### MATERIAL SUPPLIED
• • •

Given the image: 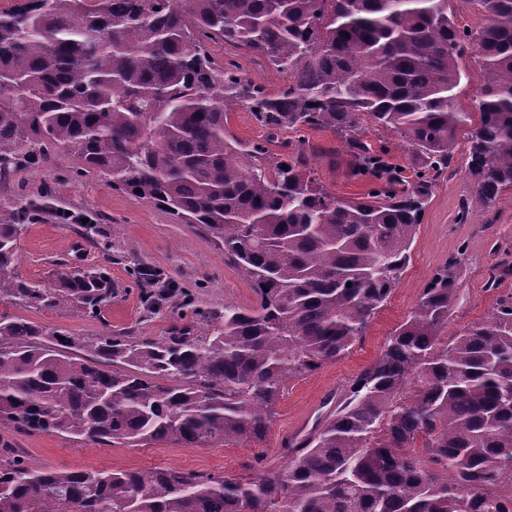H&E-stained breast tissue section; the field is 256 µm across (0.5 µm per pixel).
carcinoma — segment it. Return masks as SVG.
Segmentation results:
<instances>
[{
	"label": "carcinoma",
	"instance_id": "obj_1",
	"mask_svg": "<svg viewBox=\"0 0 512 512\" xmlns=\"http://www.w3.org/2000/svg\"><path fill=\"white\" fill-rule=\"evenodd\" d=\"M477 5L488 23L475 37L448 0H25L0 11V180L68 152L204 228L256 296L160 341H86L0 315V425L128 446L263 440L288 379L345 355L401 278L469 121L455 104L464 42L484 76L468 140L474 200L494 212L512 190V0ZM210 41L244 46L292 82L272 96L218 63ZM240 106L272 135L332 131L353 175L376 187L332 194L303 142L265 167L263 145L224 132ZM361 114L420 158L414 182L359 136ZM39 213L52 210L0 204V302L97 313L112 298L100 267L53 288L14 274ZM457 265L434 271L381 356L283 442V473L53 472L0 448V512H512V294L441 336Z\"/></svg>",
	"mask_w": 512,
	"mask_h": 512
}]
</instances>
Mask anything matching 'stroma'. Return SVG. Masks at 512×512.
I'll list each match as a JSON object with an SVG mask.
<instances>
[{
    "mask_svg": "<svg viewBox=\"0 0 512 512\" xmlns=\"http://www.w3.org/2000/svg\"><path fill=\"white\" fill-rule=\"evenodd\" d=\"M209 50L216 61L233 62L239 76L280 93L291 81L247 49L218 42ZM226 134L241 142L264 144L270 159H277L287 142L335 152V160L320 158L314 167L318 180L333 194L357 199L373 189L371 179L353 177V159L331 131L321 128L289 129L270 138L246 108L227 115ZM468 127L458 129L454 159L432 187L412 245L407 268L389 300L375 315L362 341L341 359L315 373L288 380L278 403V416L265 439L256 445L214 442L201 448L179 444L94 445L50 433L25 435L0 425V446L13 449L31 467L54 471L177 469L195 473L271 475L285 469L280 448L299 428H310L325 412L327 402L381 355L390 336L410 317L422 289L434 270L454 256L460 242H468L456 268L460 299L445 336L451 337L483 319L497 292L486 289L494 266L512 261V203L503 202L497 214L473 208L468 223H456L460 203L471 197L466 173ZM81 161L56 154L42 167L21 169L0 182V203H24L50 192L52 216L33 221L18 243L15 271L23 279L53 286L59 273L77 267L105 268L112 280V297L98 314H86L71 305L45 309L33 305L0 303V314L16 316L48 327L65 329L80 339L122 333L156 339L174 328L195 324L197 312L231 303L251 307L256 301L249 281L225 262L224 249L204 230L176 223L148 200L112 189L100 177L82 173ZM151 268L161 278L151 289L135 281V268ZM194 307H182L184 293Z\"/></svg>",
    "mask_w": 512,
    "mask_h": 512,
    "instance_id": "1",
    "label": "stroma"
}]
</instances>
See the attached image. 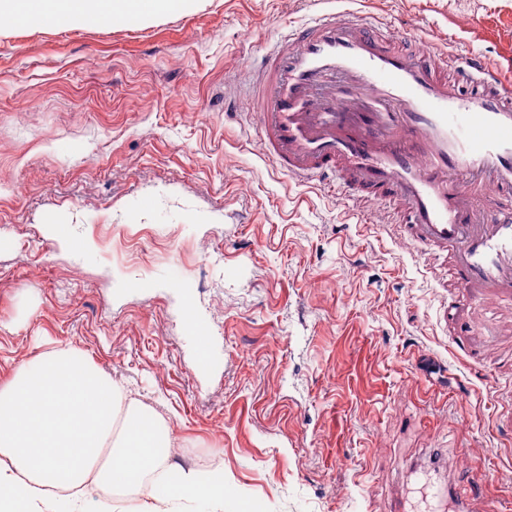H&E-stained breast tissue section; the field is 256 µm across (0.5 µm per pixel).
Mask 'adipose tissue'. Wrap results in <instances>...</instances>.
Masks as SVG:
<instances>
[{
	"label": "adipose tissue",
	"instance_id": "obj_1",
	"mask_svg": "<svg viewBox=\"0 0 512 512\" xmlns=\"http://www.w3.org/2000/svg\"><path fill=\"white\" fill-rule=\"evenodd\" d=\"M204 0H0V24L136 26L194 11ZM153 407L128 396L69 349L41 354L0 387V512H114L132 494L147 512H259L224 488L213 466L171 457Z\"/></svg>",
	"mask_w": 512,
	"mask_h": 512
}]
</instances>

• • •

### WORK TO COMPLETE
In the records above, find the line containing "Mask 'adipose tissue'."; please retype it and every line after it through the last line, exactly and with nothing else.

### FULL ANSWER
Mask 'adipose tissue'. Wrap results in <instances>...</instances>.
Masks as SVG:
<instances>
[{
	"label": "adipose tissue",
	"instance_id": "obj_1",
	"mask_svg": "<svg viewBox=\"0 0 512 512\" xmlns=\"http://www.w3.org/2000/svg\"><path fill=\"white\" fill-rule=\"evenodd\" d=\"M204 0H0V24L136 26L194 11ZM153 407L128 396L69 349L41 354L0 387V512H114L132 494L147 512H259L224 488L213 466L171 457Z\"/></svg>",
	"mask_w": 512,
	"mask_h": 512
}]
</instances>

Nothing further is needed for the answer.